→ **EXERCISE**: Once the line with "yellow key: 1 -> 0" has been located in the records below, set down that line and all subsequent lines exactly, omitting the pictures.

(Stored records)
◆ ◆ ◆ ◆ ◆ ◆ ◆
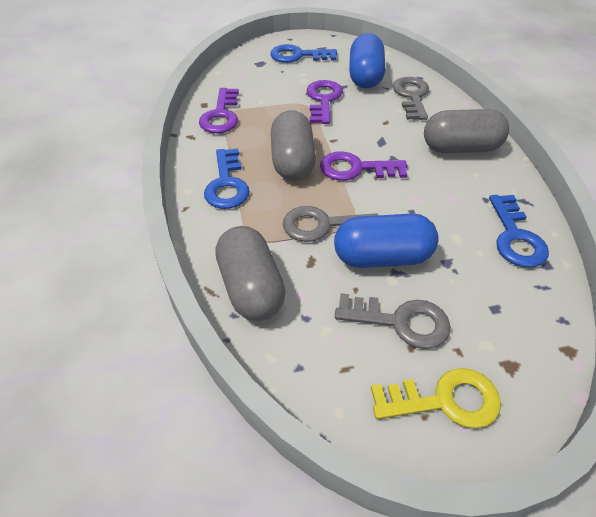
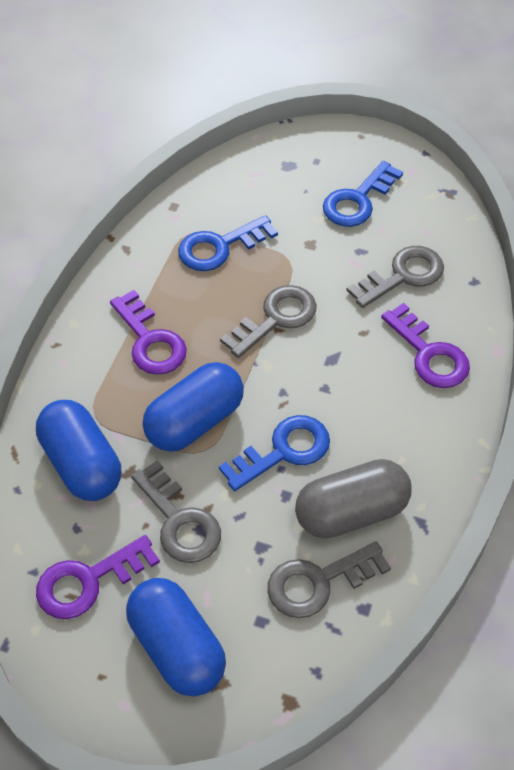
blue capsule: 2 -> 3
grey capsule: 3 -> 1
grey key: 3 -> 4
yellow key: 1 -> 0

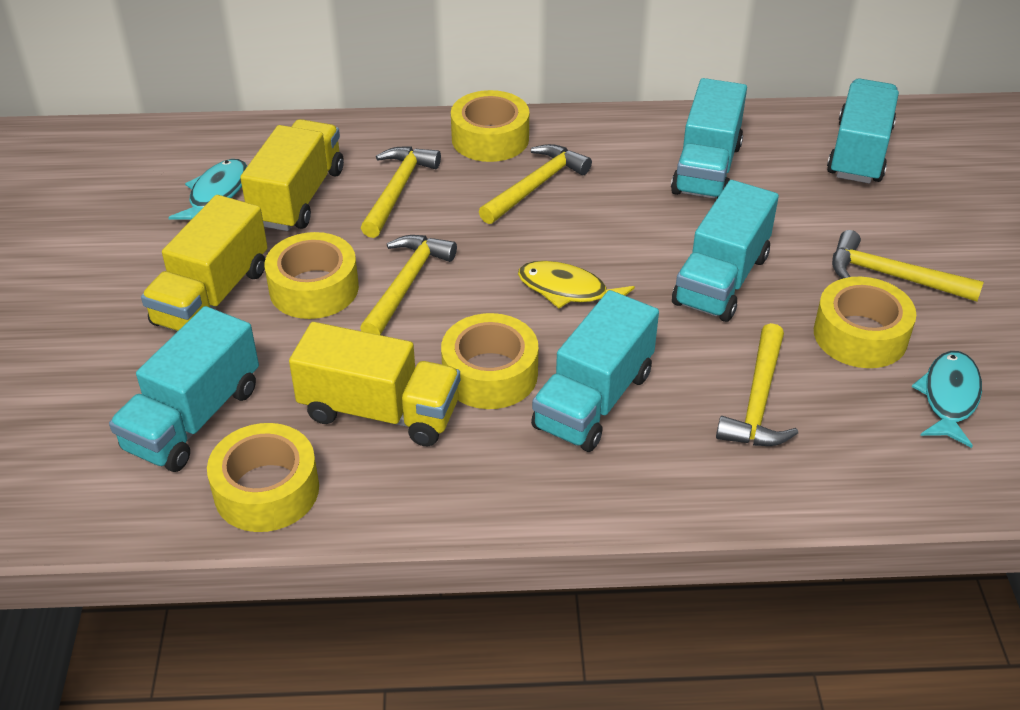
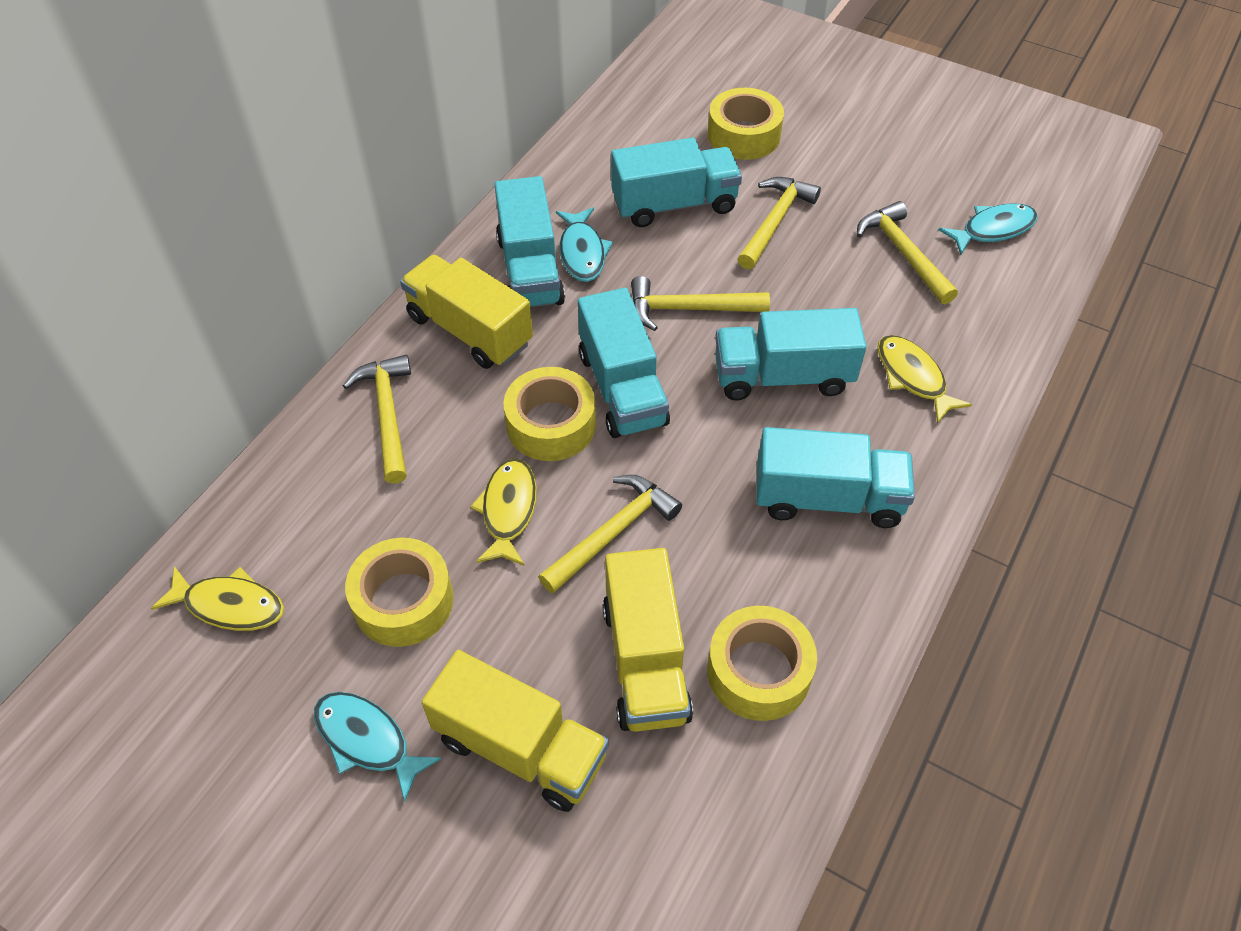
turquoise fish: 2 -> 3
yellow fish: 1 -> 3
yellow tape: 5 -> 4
◆ ◆ ◆ ◆ ◆ ◆ ◆
→ **OUTPUT FOR THIS TASK**:
yellow key: 1 -> 0

turquoise fish: 2 -> 3
yellow fish: 1 -> 3
yellow tape: 5 -> 4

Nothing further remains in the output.